TASK REQUIREMENTS: Copy the entries verbatim, from the line containing "yellow trapezoid at" through the line containing "cyan line at", both included.

RAW RECORDS:
====
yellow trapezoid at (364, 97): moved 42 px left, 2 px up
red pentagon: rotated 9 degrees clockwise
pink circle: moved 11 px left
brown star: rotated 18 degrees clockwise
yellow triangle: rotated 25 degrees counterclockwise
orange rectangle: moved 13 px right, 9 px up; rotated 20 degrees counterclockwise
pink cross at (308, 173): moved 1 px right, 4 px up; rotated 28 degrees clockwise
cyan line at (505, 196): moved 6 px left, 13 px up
====
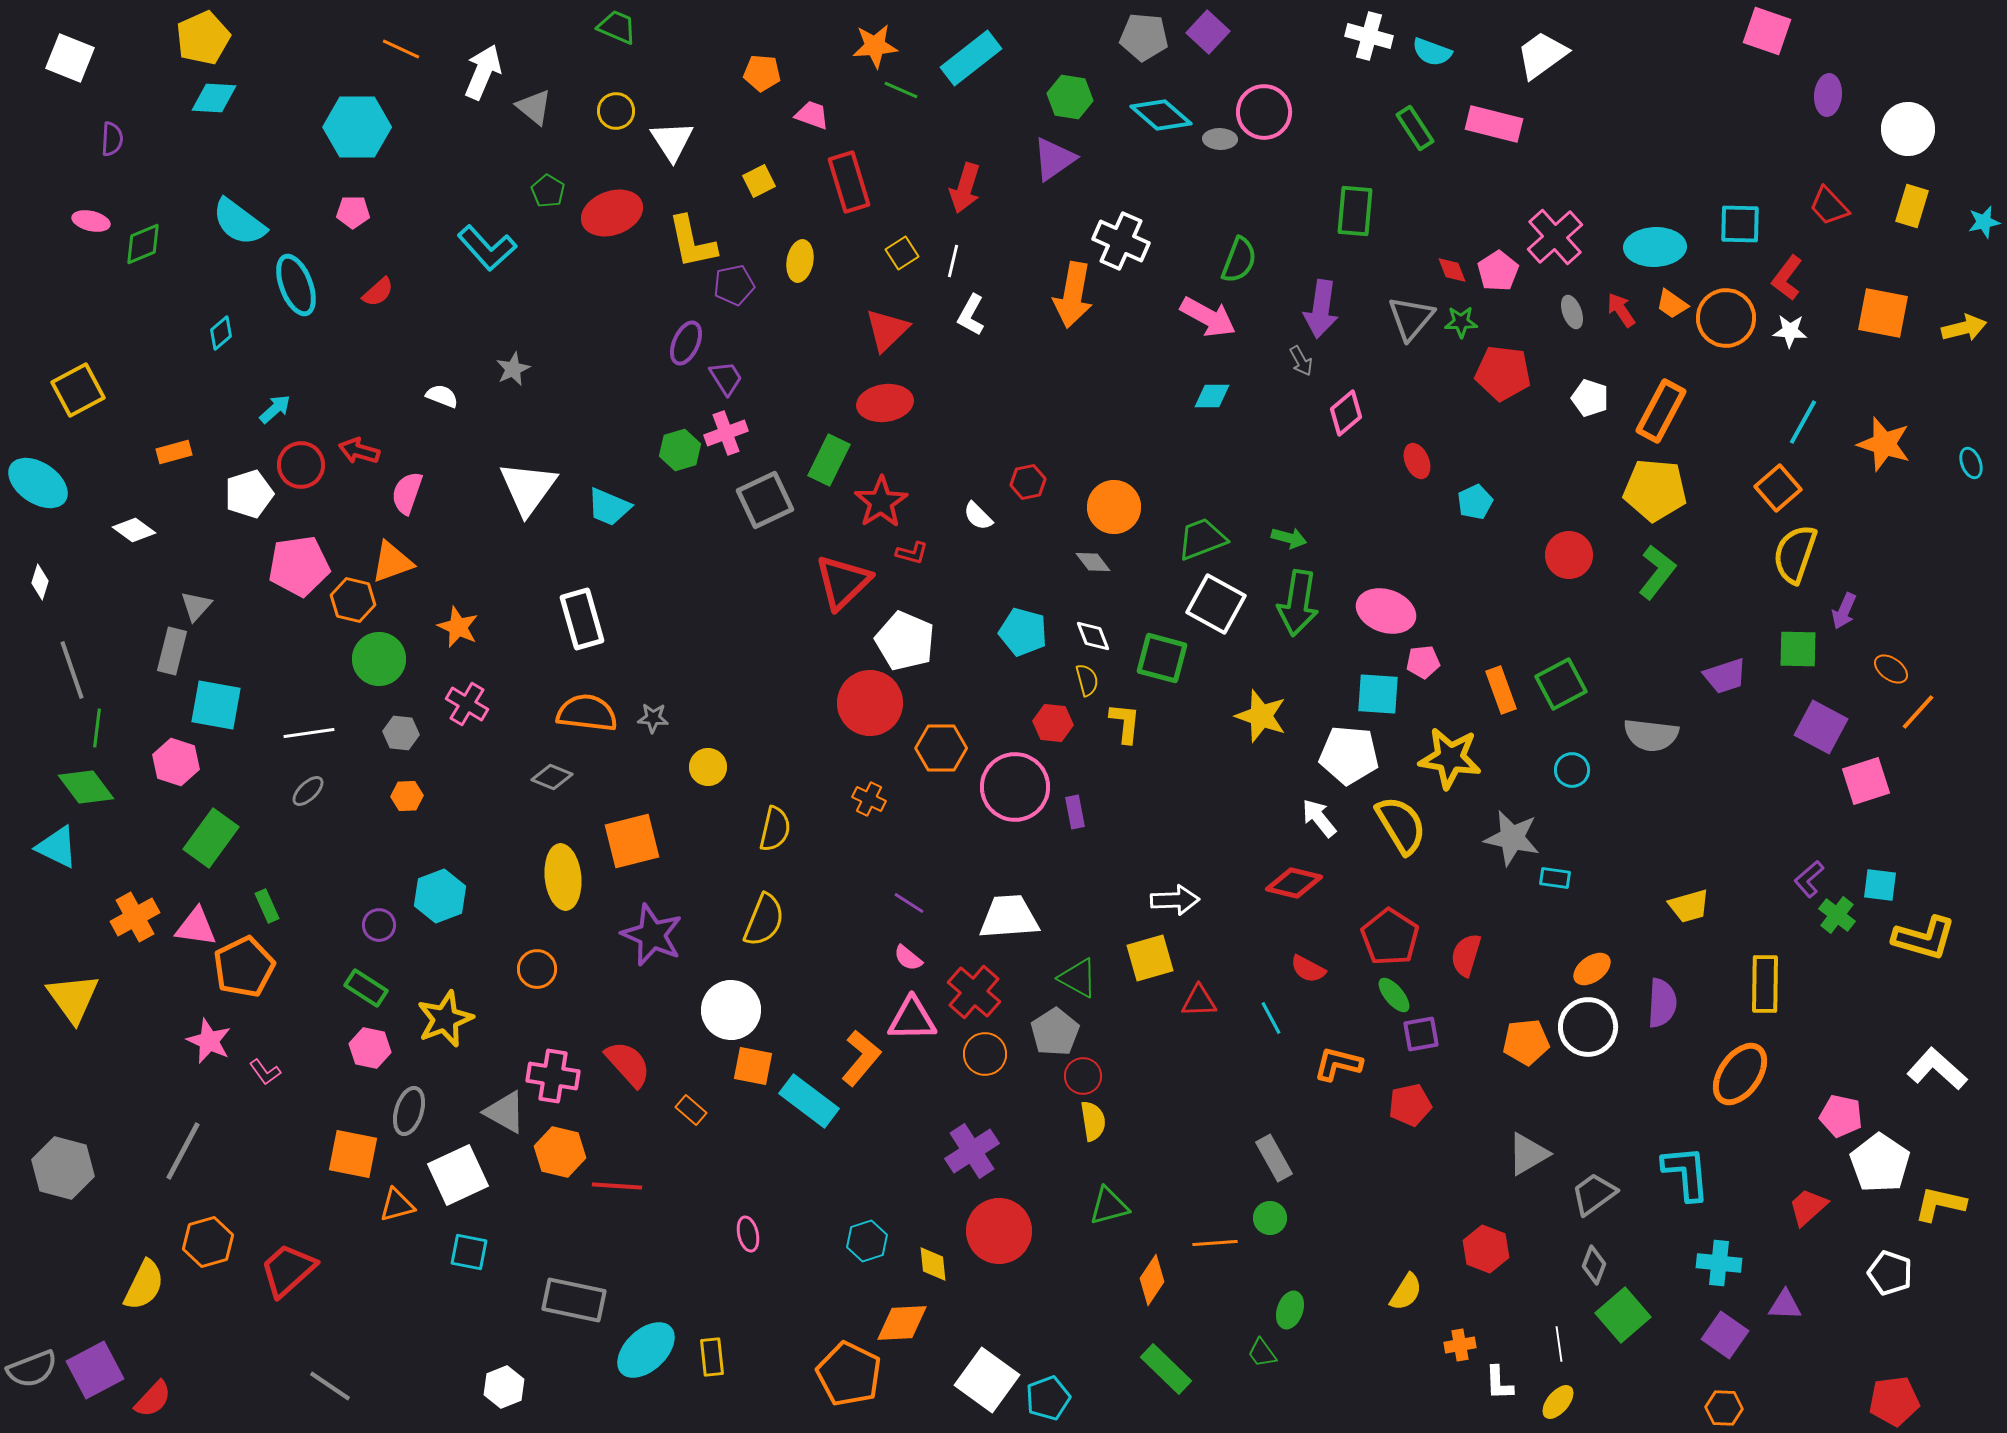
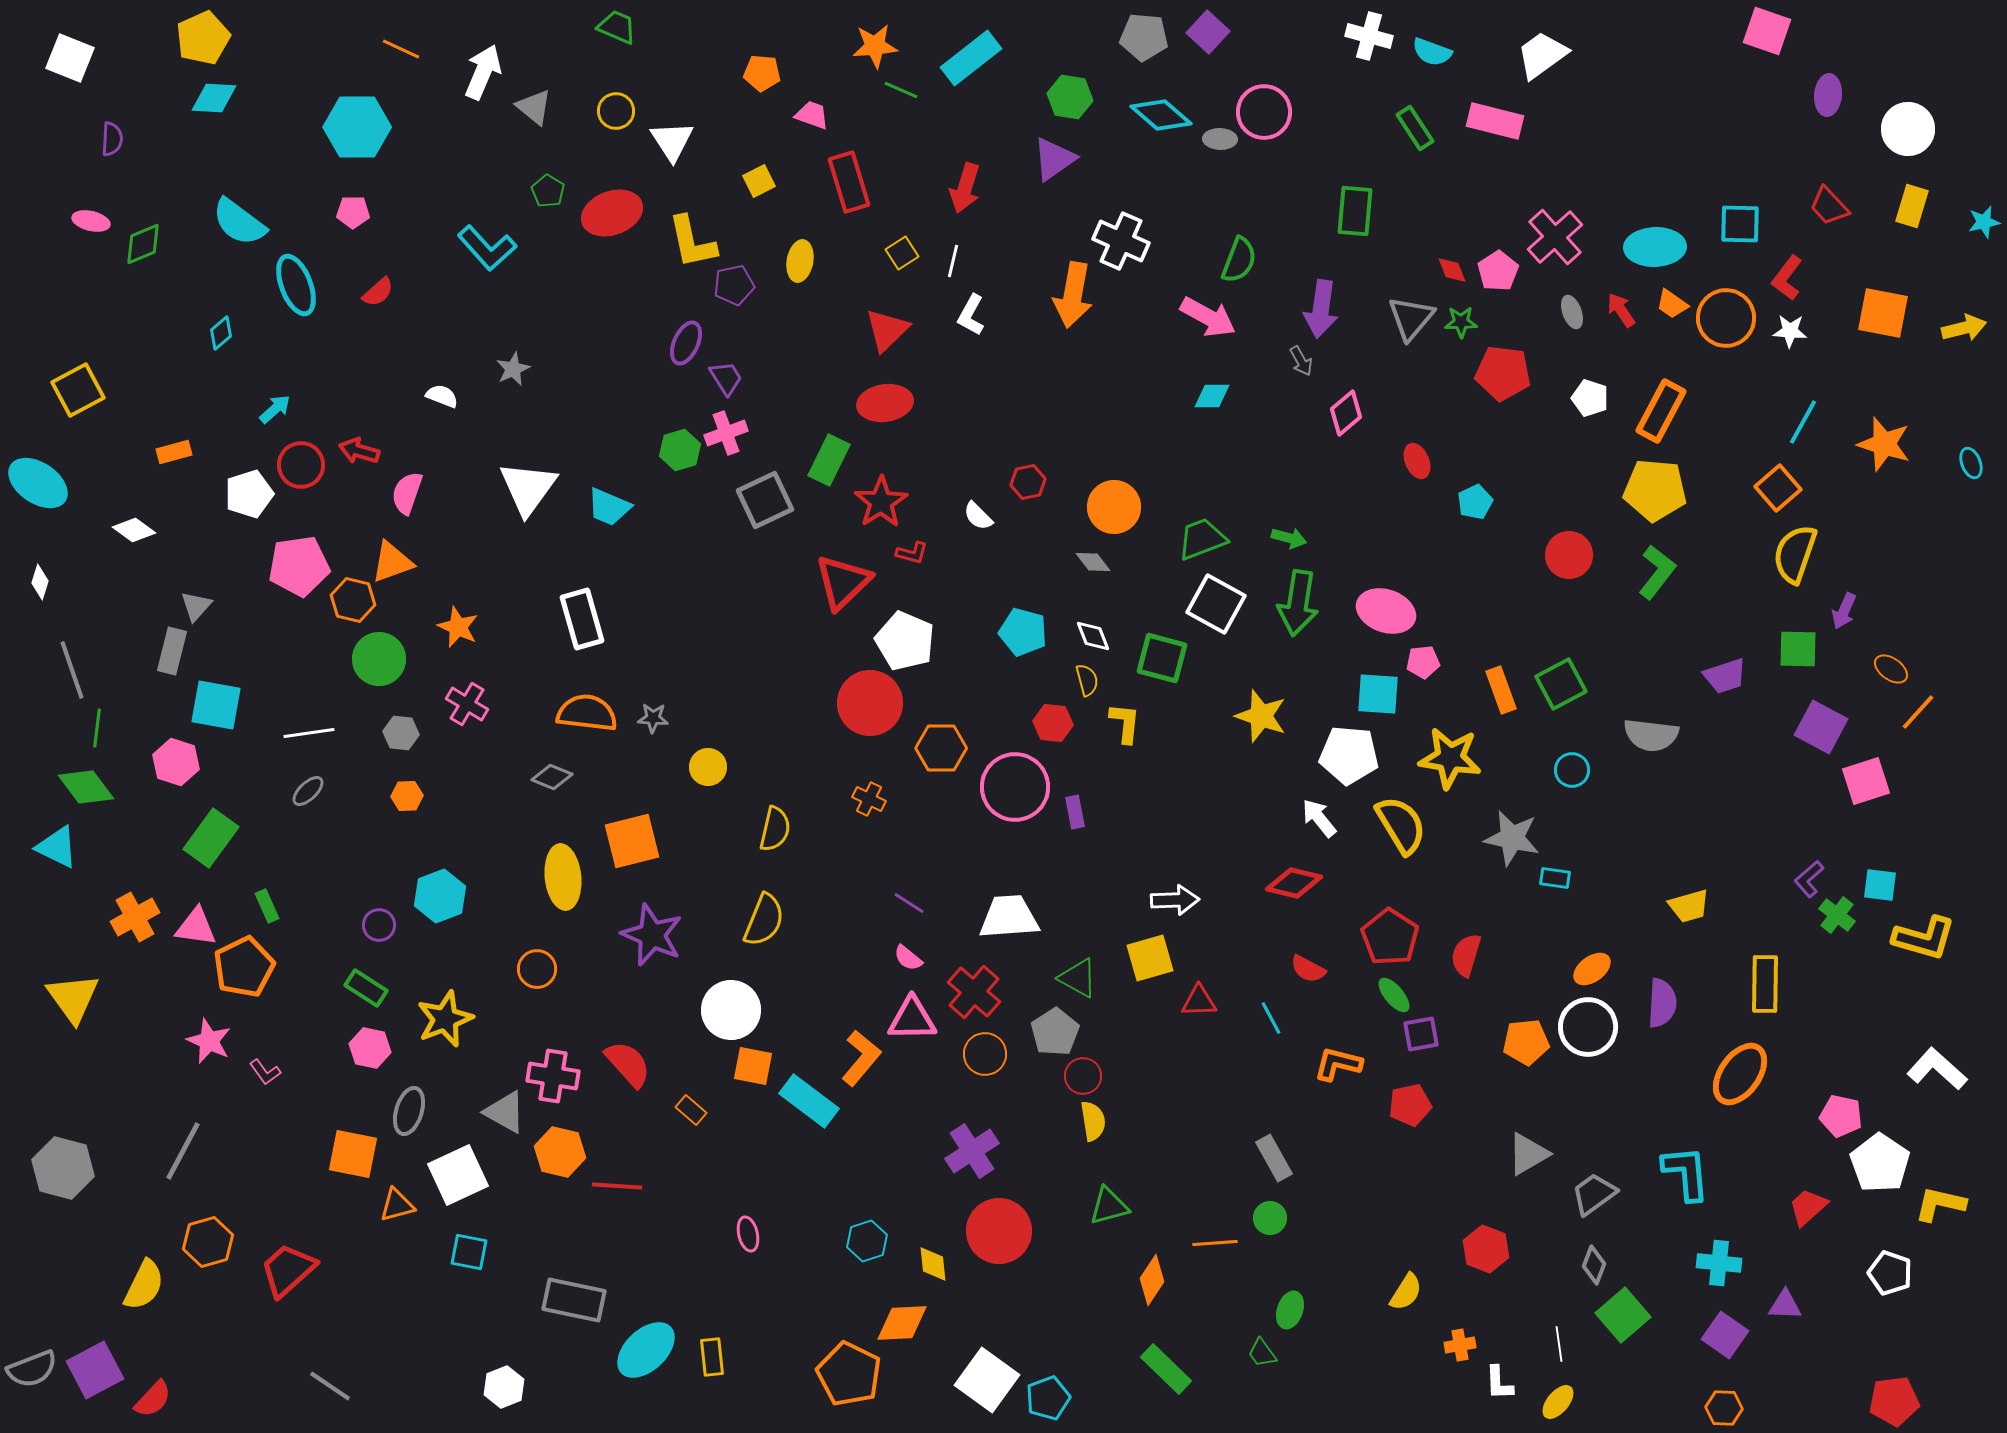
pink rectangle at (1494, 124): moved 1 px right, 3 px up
====
ANSWER TO THIS EXERCISE:
yellow trapezoid at (364, 97): moved 42 px left, 2 px up
red pentagon: rotated 9 degrees clockwise
pink circle: moved 11 px left
brown star: rotated 18 degrees clockwise
yellow triangle: rotated 25 degrees counterclockwise
orange rectangle: moved 13 px right, 9 px up; rotated 20 degrees counterclockwise
pink cross at (308, 173): moved 1 px right, 4 px up; rotated 28 degrees clockwise
cyan line at (505, 196): moved 6 px left, 13 px up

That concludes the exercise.